* [Supplied records]:
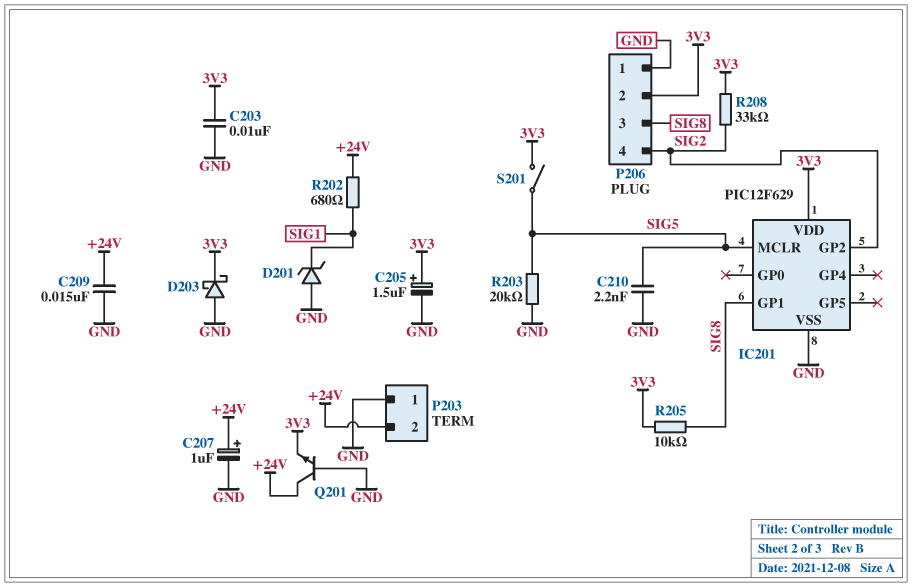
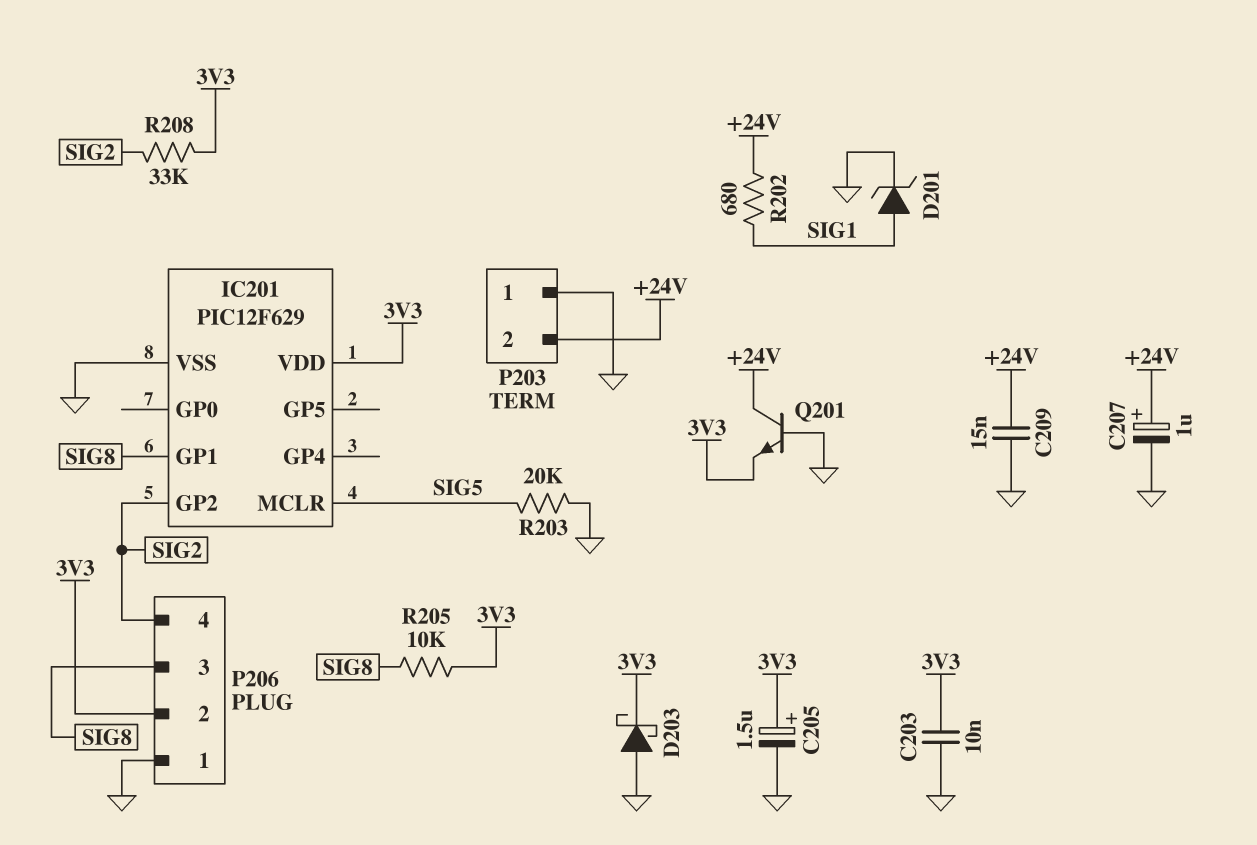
C210: 2.2nF (GND, SIG5) -> none
D201: zener (A GND, K SIG1) -> zener (A SIG1, K GND)
S201: switch (3V3, SIG5) -> none

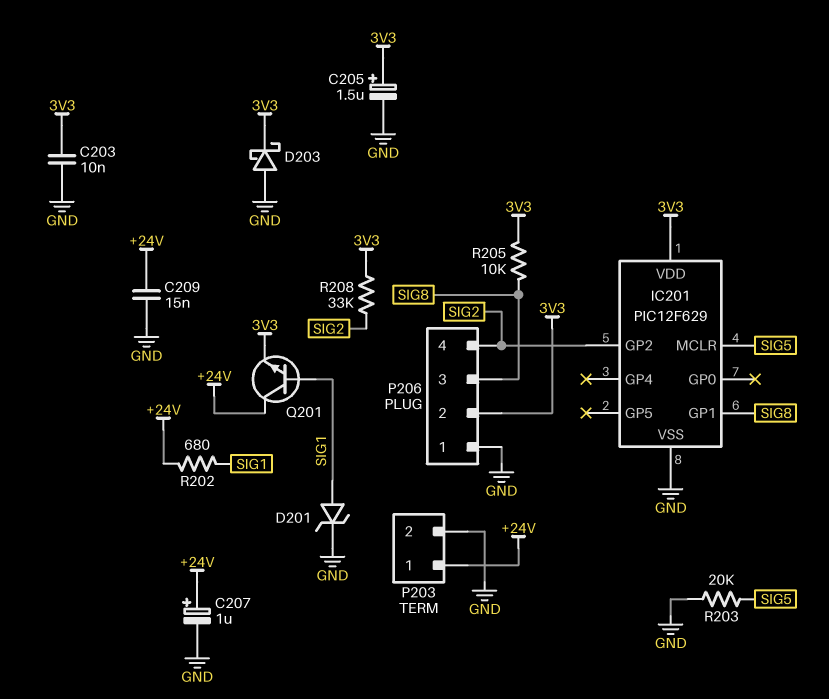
P203 pin 1: GND -> +24V
P203 pin 2: +24V -> GND
Q201: NPN (B GND, C +24V, E 3V3) -> NPN (B SIG1, C +24V, E 3V3)

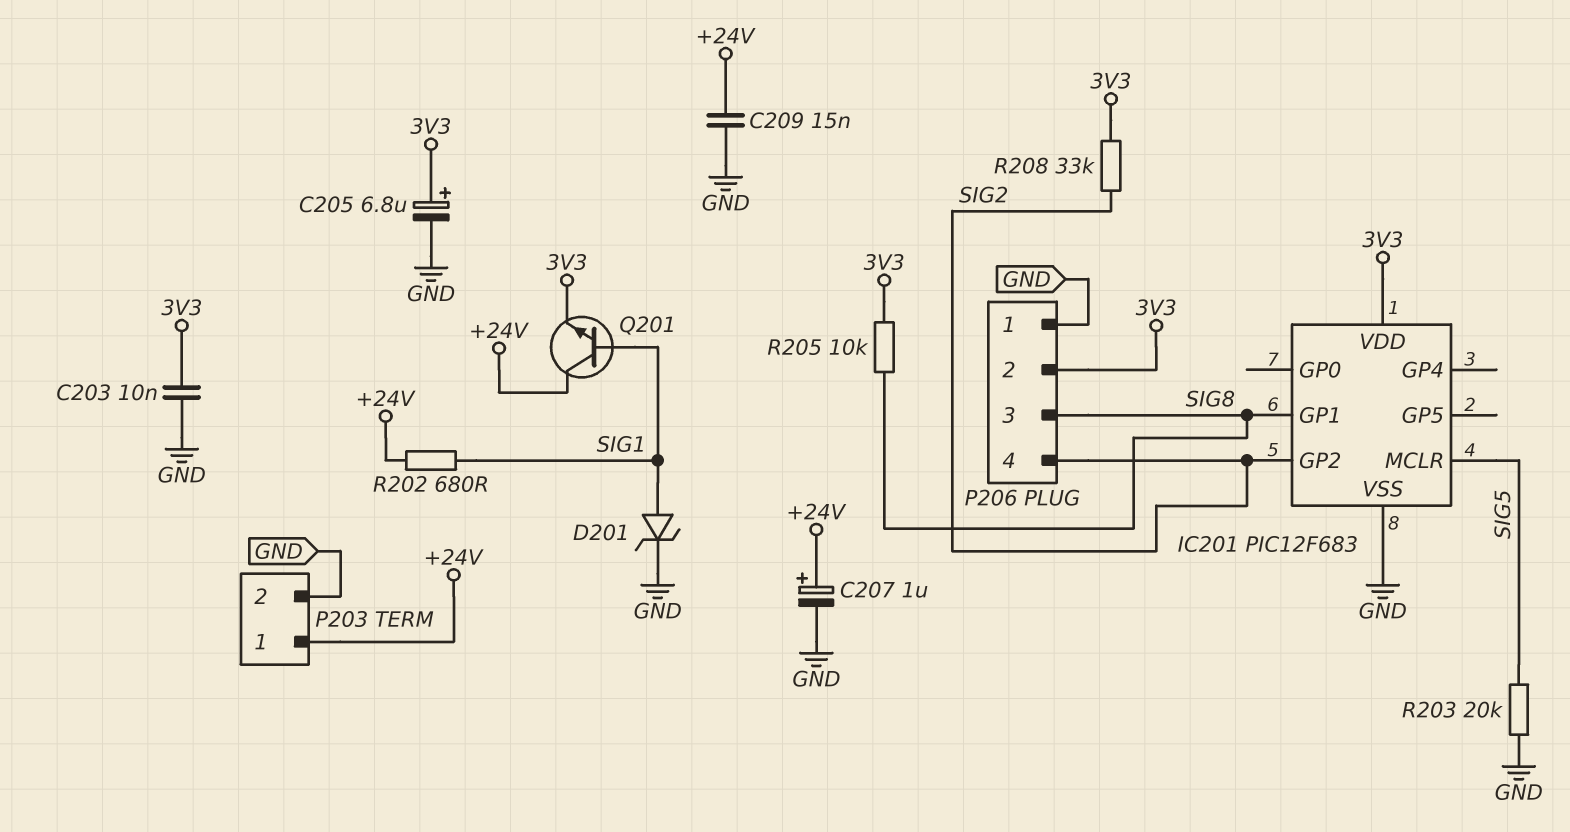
C205: 1.5uF (plus 3V3, minus GND) -> 6.8uF (plus 3V3, minus GND)
D203: schottky (A GND, K 3V3) -> none
IC201: PIC12F629 -> PIC12F683

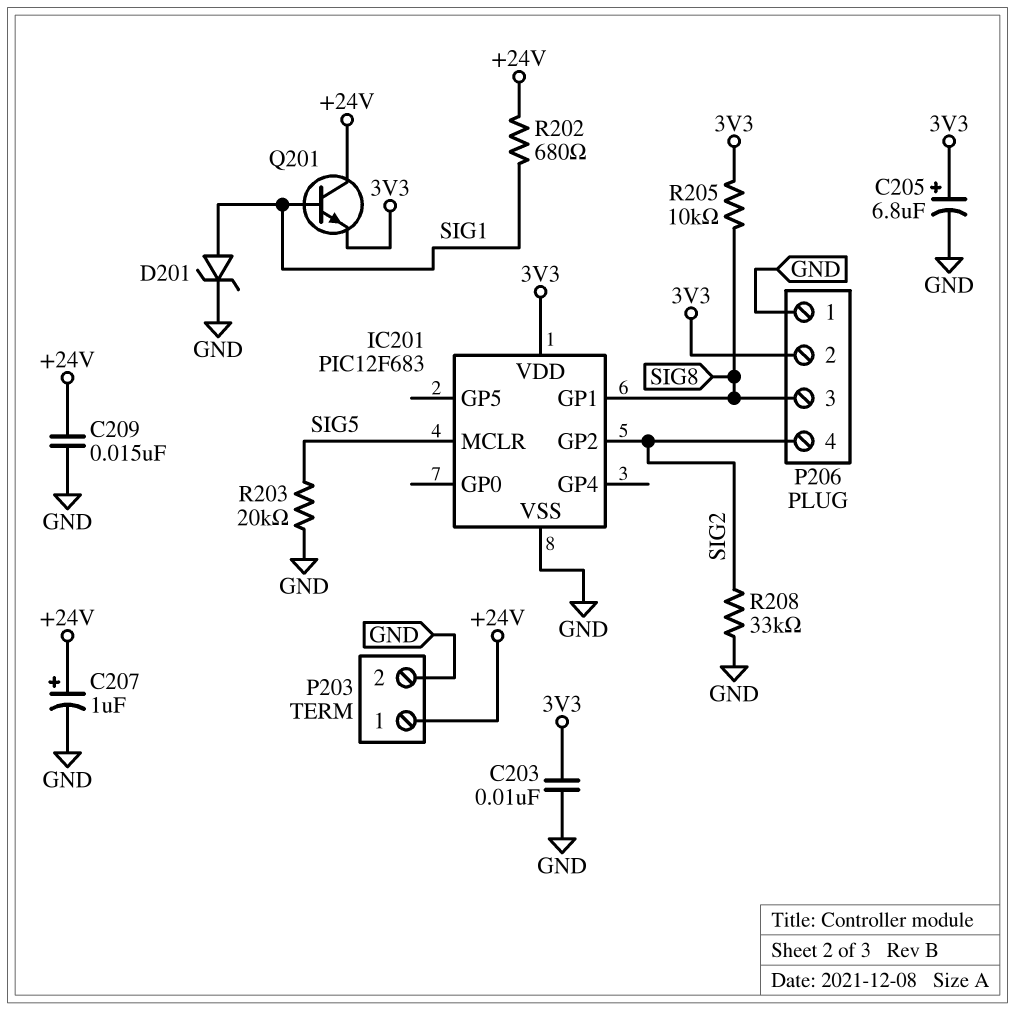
R208: 33k (3V3, SIG2) -> 33k (GND, SIG2)

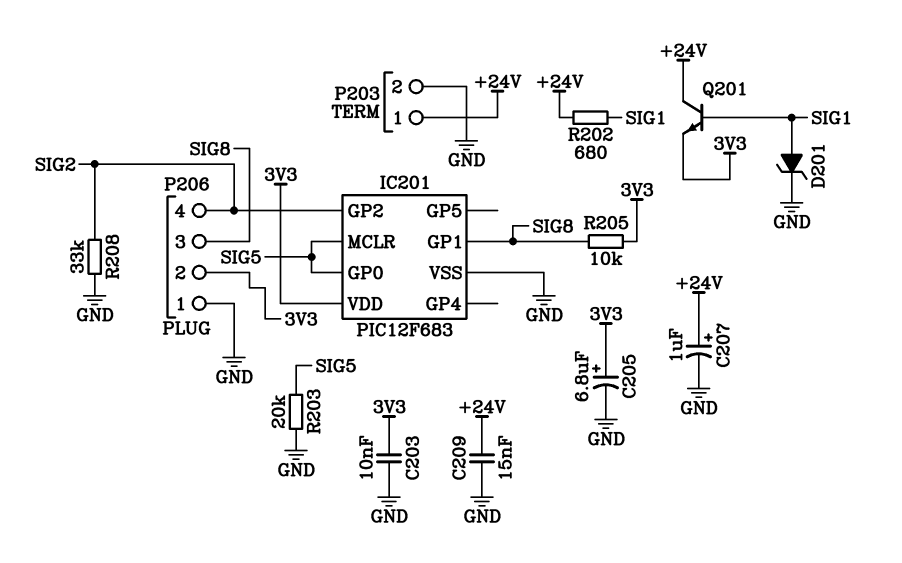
IC201 pin GP0: none -> SIG5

* [Task]: Where does "none" appear in the records above? Copy each line that holds it.

* [Answer for the task]:
C210: 2.2nF (GND, SIG5) -> none
S201: switch (3V3, SIG5) -> none
D203: schottky (A GND, K 3V3) -> none
IC201 pin GP0: none -> SIG5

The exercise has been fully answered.